Below is a listing. Set down exactly the lines from the one containing "U16: NAND (in" through the one containing "R1: 12k (AOUT, SDA) -> 12k (+12V, SDA)", both ends included, and leave out the rest.
[Data to process — start]
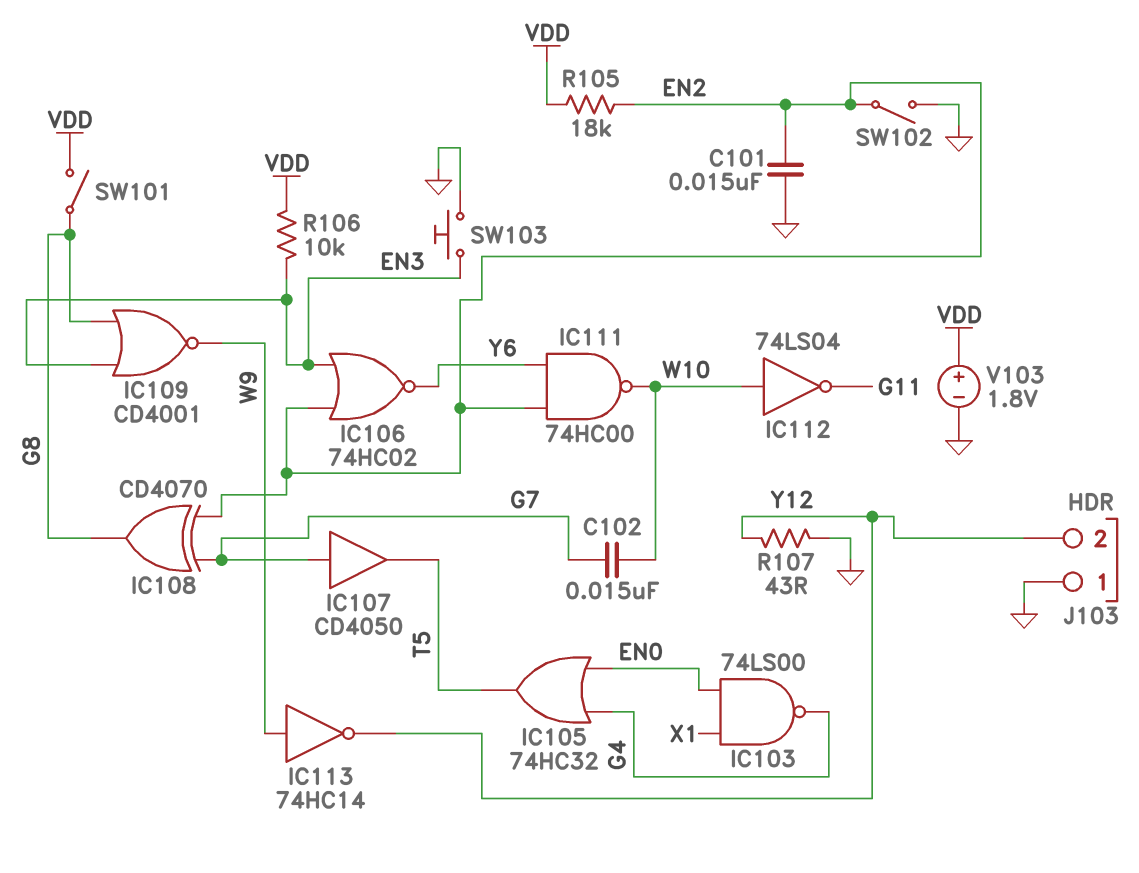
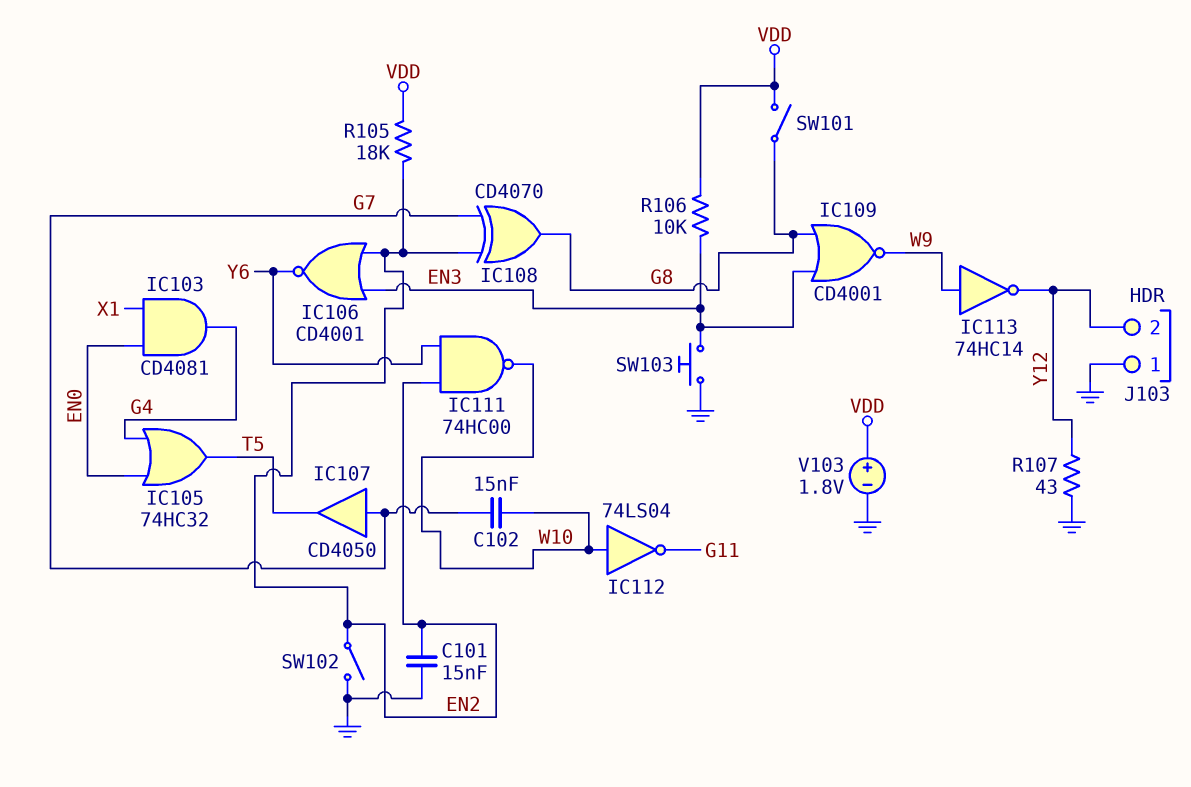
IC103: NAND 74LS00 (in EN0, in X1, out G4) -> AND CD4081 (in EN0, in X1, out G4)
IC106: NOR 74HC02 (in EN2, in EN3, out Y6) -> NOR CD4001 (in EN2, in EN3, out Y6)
[Data to process — finish]
[Data to process — start]
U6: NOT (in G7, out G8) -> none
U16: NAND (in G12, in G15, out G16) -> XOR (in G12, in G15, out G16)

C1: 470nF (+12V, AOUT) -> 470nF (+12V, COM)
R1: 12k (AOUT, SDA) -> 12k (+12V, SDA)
[Data to process — finish]
### Answer for the task:
U16: NAND (in G12, in G15, out G16) -> XOR (in G12, in G15, out G16)

C1: 470nF (+12V, AOUT) -> 470nF (+12V, COM)
R1: 12k (AOUT, SDA) -> 12k (+12V, SDA)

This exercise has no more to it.